Each line of the records that follow must come back exactly, with pictures skipped.

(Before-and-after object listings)
---

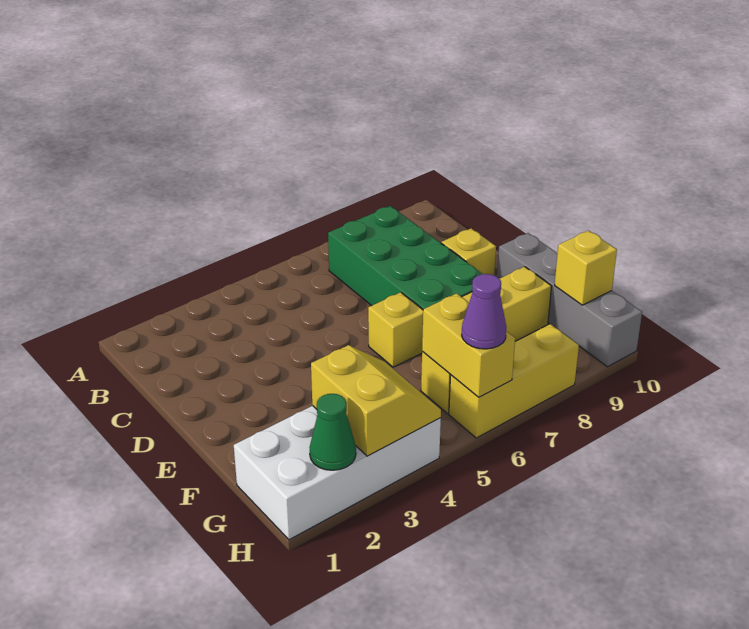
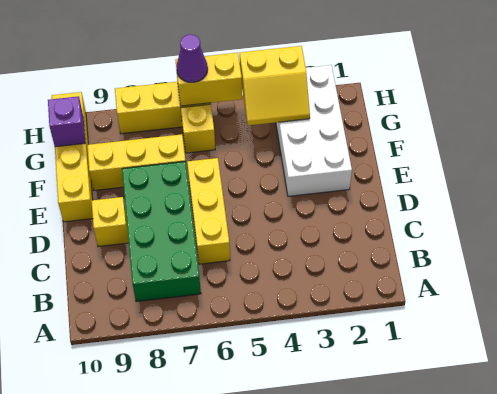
yellow 1x1 brick [368,292,423,367] -> yellow 1x3 brick [187,158,230,264]
grey 1x4 brick [497,233,642,367] -> yellow 1x4 brick [52,92,93,222]
white 2x4 brick [234,406,441,540] -> white 2x4 brick turned to [276,65,352,196]
yellow 2x2 slope [311,345,441,456] -> yellow 2x2 slope turned to [240,46,310,126]
yellow 1x2 brick [422,293,515,397] -> yellow 1x2 brick turned to [176,53,242,106]
yellow 1x1 brick [555,231,617,305] -> purple 1x1 brick [48,96,85,147]
green 1x1 cone [310,394,356,470] -> none

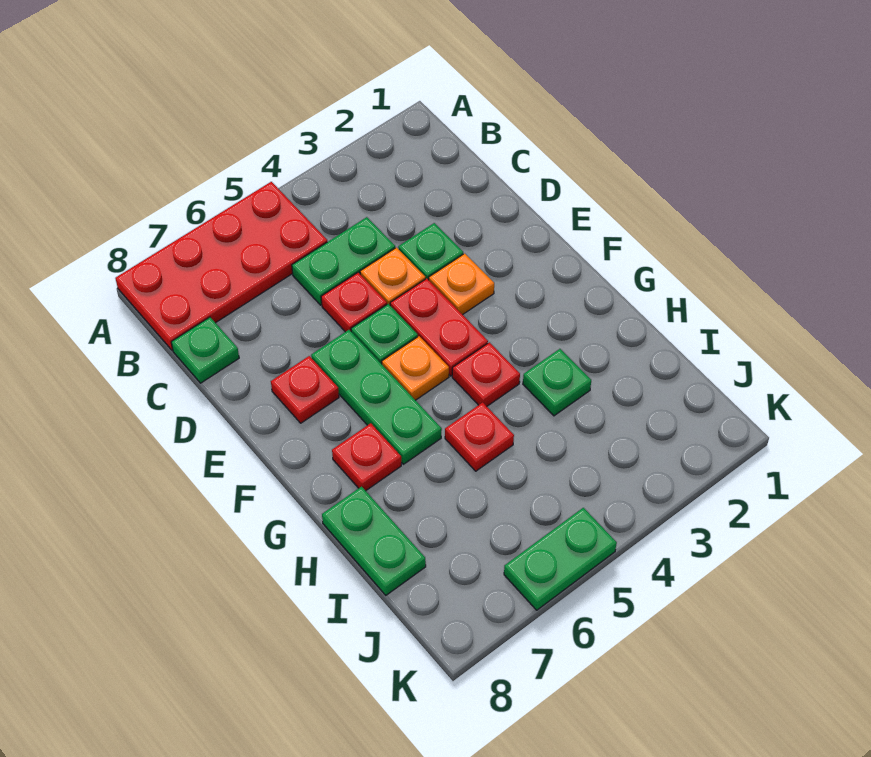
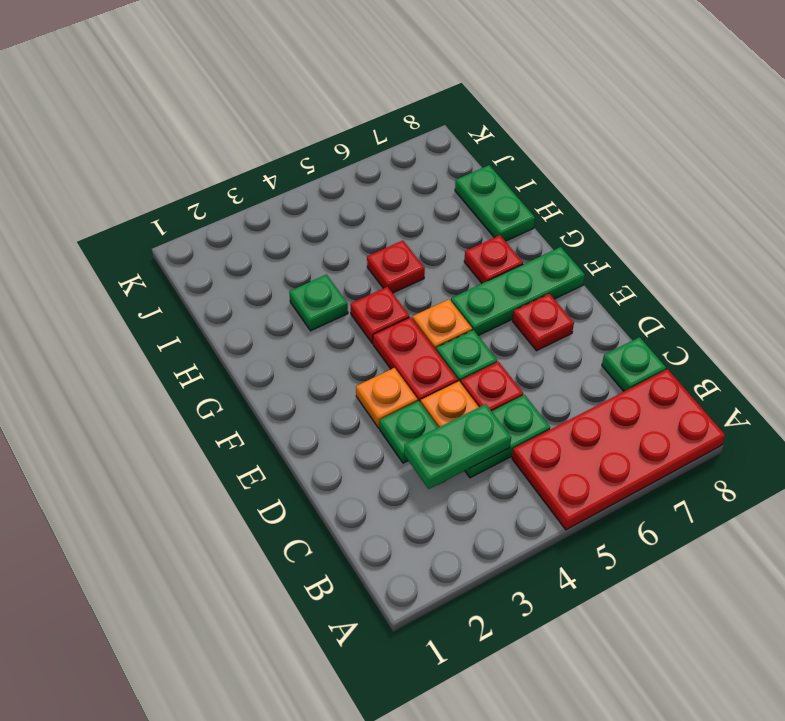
green 1x3 plate [311,330,442,464] -> green 1x3 plate turned to [451,247,585,336]
green 1x2 plate [504,508,617,610] -> green 1x2 plate moved to [404,404,511,489]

---

RESULT OF THIS TASK:
yellow 1x1 brick [368,292,423,367] -> yellow 1x3 brick [187,158,230,264]
grey 1x4 brick [497,233,642,367] -> yellow 1x4 brick [52,92,93,222]
white 2x4 brick [234,406,441,540] -> white 2x4 brick turned to [276,65,352,196]
yellow 2x2 slope [311,345,441,456] -> yellow 2x2 slope turned to [240,46,310,126]
yellow 1x2 brick [422,293,515,397] -> yellow 1x2 brick turned to [176,53,242,106]
yellow 1x1 brick [555,231,617,305] -> purple 1x1 brick [48,96,85,147]
green 1x1 cone [310,394,356,470] -> none

green 1x3 plate [311,330,442,464] -> green 1x3 plate turned to [451,247,585,336]
green 1x2 plate [504,508,617,610] -> green 1x2 plate moved to [404,404,511,489]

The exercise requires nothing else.